■ **WORK TASK**:
Your task is to repeat exactly the lines below between the line holding "camera: 15 degrees left, 15 degrees down" and the line holding "(628, 171) = (774, 149): black", inclusive, and only those.

■ **PROVIDED ENTRIES**:
- - - - - - -

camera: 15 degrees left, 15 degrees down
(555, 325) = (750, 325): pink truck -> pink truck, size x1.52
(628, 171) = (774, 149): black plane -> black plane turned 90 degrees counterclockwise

- - - - - - -

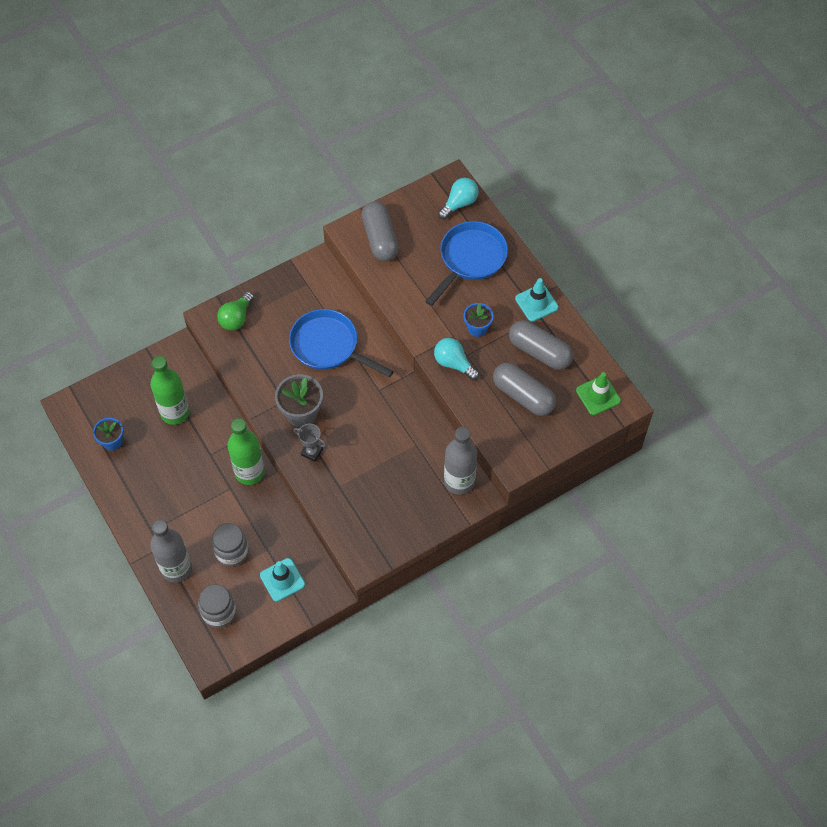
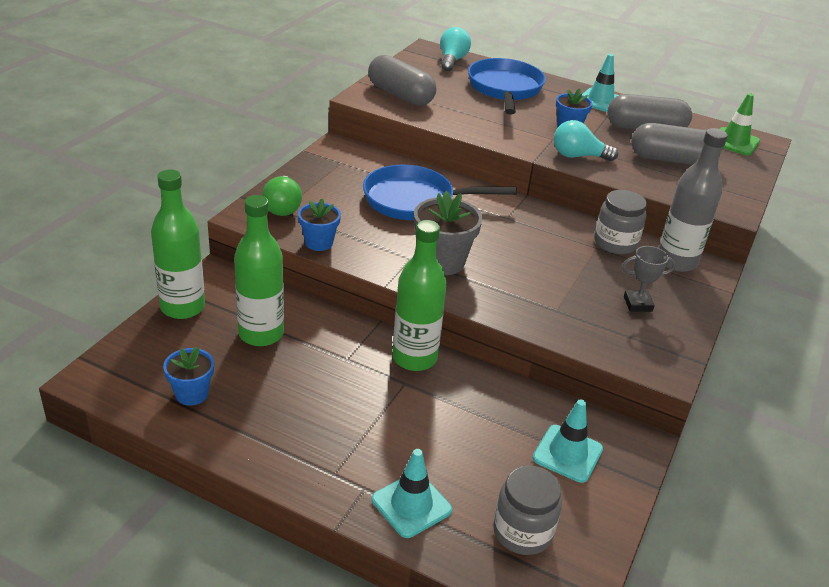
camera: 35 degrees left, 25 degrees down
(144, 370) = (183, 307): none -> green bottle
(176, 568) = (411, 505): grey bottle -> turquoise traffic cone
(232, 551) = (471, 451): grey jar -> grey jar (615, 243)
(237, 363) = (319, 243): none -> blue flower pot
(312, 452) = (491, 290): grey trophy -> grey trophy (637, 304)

- - - - - - -

■ **ANSWER SPACE**:
camera: 15 degrees left, 15 degrees down
(555, 325) = (750, 325): pink truck -> pink truck, size x1.52
(628, 171) = (774, 149): black plane -> black plane turned 90 degrees counterclockwise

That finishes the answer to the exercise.